##### Dataset excerpts

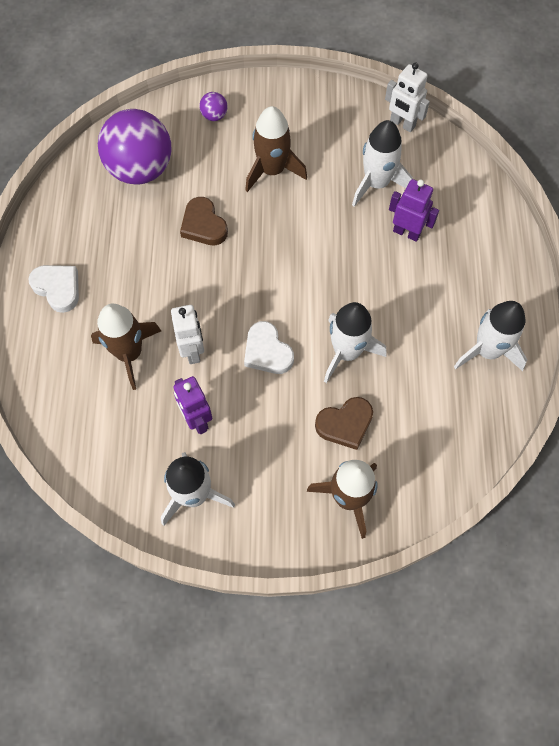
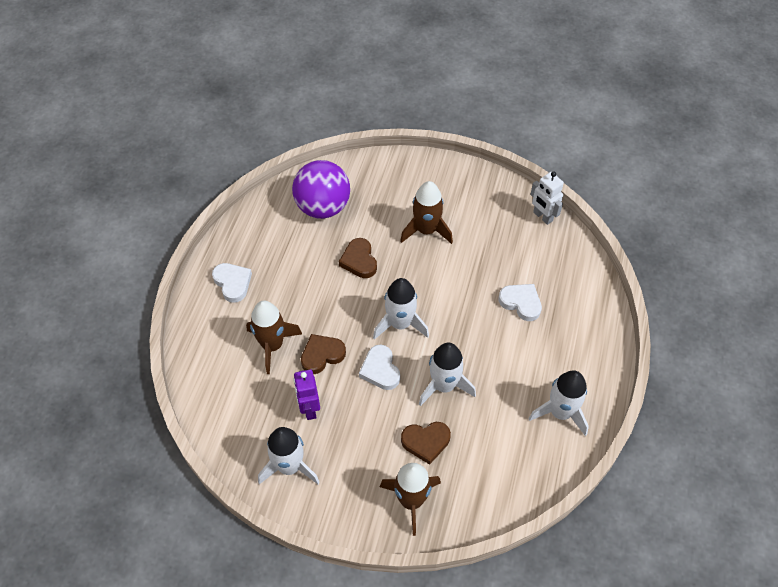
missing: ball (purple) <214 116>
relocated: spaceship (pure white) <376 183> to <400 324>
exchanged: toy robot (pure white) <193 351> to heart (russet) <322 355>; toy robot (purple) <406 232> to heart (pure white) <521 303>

##########
##### Dataset excerpts

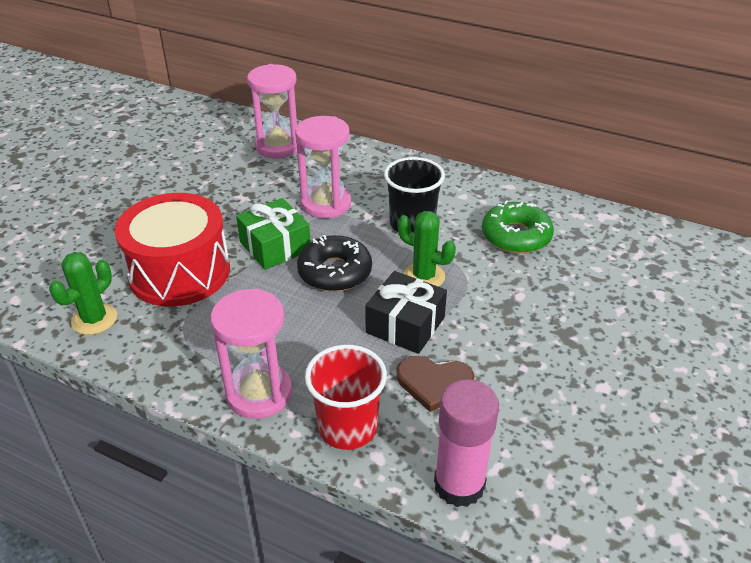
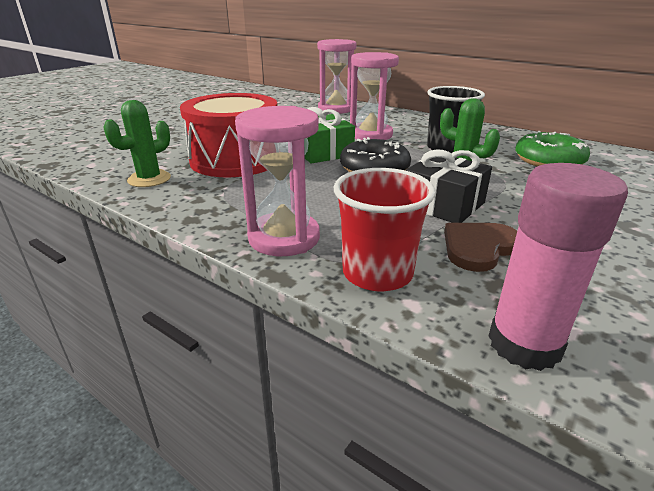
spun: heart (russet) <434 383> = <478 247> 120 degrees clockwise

##########

Starting at the line above that contains "missing: ball (purple) <214 116>", write out each line exactly until the line that contains "exchanged: toy robot" has been written, and stop there.

> [Reply]:
missing: ball (purple) <214 116>
relocated: spaceship (pure white) <376 183> to <400 324>
exchanged: toy robot (pure white) <193 351> to heart (russet) <322 355>; toy robot (purple) <406 232> to heart (pure white) <521 303>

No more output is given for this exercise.